* MATERIALS PROVIDED:
════════
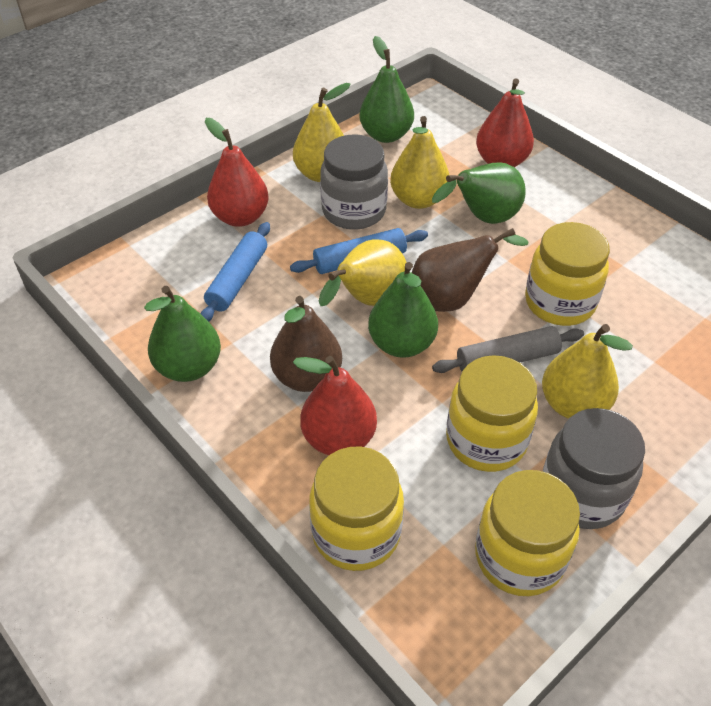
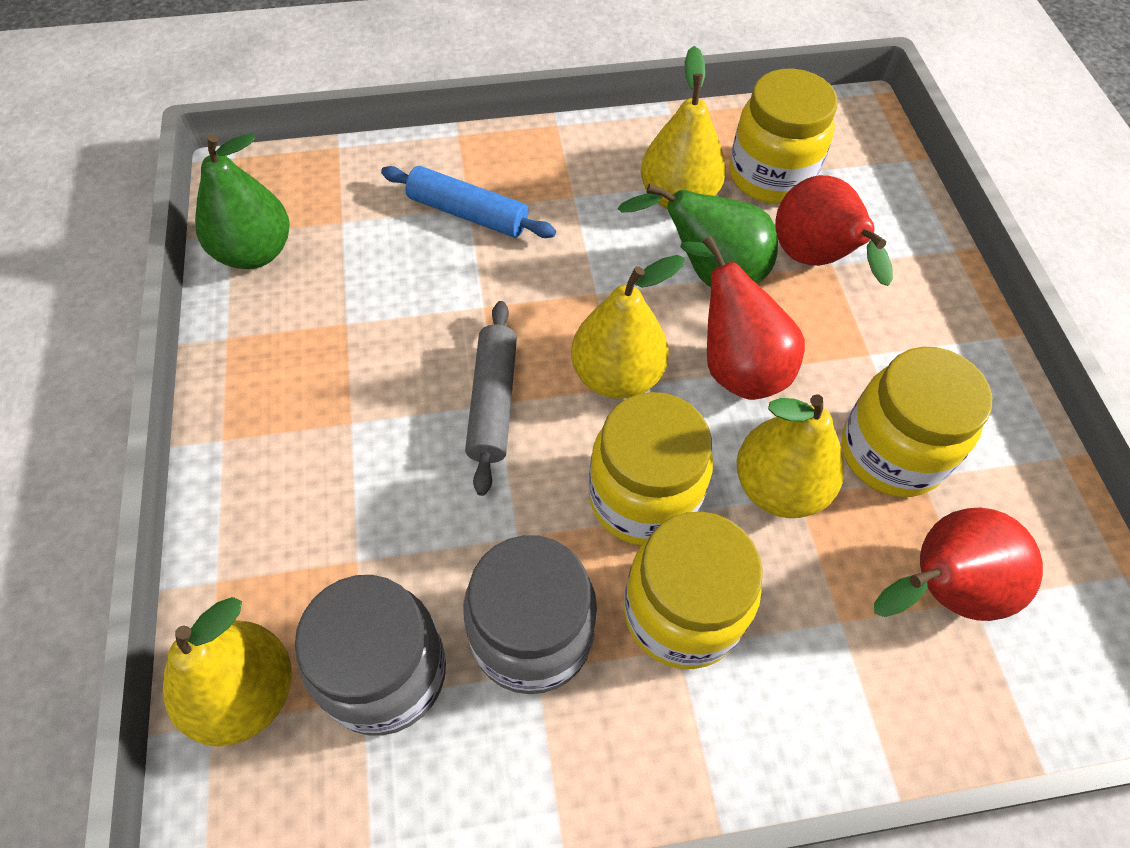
blue rolling pin: 2 -> 1
brown pear: 2 -> 0
green pear: 4 -> 2

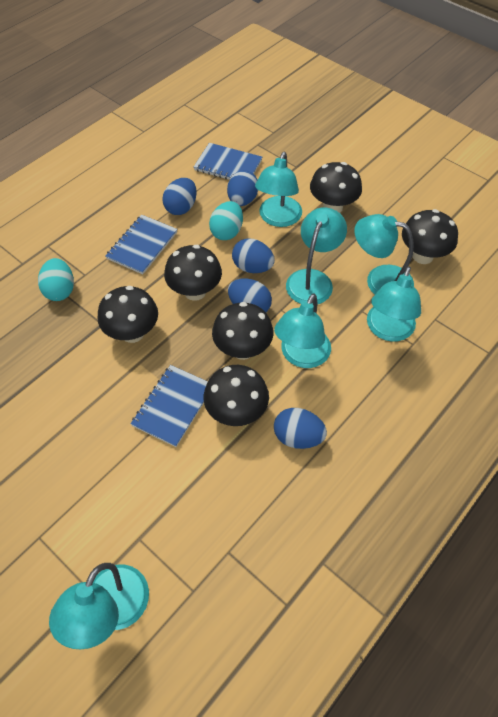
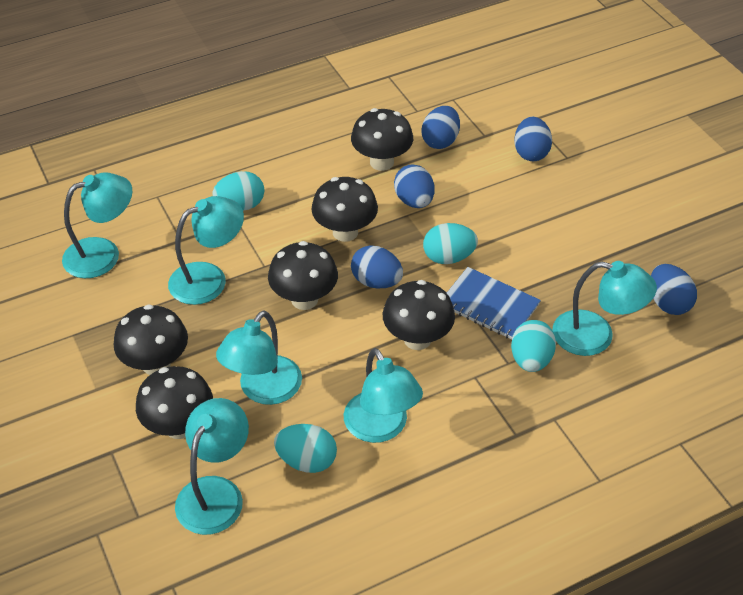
blue notebook: 3 -> 1
turquoise egg: 2 -> 4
════════
* ABOUT THIS TASK: Leaving the pictures aside, transcribe the entire listing exactly.

* FINAL ANSWER:
blue rolling pin: 2 -> 1
brown pear: 2 -> 0
green pear: 4 -> 2

blue notebook: 3 -> 1
turquoise egg: 2 -> 4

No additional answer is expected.